Please transcribe every entry below exactly as written.

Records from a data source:
☆ ☆ ☆

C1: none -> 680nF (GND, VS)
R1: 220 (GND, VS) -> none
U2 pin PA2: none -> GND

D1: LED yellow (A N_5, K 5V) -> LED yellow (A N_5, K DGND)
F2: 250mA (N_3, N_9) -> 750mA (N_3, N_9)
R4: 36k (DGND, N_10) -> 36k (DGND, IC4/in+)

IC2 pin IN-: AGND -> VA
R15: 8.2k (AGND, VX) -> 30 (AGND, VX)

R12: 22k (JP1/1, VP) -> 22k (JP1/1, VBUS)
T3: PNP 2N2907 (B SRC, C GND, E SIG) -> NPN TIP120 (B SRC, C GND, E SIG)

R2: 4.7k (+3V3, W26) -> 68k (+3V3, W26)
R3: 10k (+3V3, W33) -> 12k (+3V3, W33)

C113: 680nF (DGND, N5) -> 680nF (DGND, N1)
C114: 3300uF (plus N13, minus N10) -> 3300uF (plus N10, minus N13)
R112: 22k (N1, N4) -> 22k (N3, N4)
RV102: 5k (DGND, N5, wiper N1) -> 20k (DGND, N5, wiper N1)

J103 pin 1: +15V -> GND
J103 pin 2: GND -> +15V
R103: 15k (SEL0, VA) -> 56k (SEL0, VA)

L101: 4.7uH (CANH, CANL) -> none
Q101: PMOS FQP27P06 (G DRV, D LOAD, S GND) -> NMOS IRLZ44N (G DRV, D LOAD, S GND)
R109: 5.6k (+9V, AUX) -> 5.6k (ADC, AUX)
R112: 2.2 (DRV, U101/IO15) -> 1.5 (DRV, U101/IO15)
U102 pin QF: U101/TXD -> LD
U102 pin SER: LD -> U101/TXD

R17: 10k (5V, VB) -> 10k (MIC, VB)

☆ ☆ ☆

§ Solution:
C1: none -> 680nF (GND, VS)
R1: 220 (GND, VS) -> none
U2 pin PA2: none -> GND

D1: LED yellow (A N_5, K 5V) -> LED yellow (A N_5, K DGND)
F2: 250mA (N_3, N_9) -> 750mA (N_3, N_9)
R4: 36k (DGND, N_10) -> 36k (DGND, IC4/in+)

IC2 pin IN-: AGND -> VA
R15: 8.2k (AGND, VX) -> 30 (AGND, VX)

R12: 22k (JP1/1, VP) -> 22k (JP1/1, VBUS)
T3: PNP 2N2907 (B SRC, C GND, E SIG) -> NPN TIP120 (B SRC, C GND, E SIG)

R2: 4.7k (+3V3, W26) -> 68k (+3V3, W26)
R3: 10k (+3V3, W33) -> 12k (+3V3, W33)

C113: 680nF (DGND, N5) -> 680nF (DGND, N1)
C114: 3300uF (plus N13, minus N10) -> 3300uF (plus N10, minus N13)
R112: 22k (N1, N4) -> 22k (N3, N4)
RV102: 5k (DGND, N5, wiper N1) -> 20k (DGND, N5, wiper N1)

J103 pin 1: +15V -> GND
J103 pin 2: GND -> +15V
R103: 15k (SEL0, VA) -> 56k (SEL0, VA)

L101: 4.7uH (CANH, CANL) -> none
Q101: PMOS FQP27P06 (G DRV, D LOAD, S GND) -> NMOS IRLZ44N (G DRV, D LOAD, S GND)
R109: 5.6k (+9V, AUX) -> 5.6k (ADC, AUX)
R112: 2.2 (DRV, U101/IO15) -> 1.5 (DRV, U101/IO15)
U102 pin QF: U101/TXD -> LD
U102 pin SER: LD -> U101/TXD

R17: 10k (5V, VB) -> 10k (MIC, VB)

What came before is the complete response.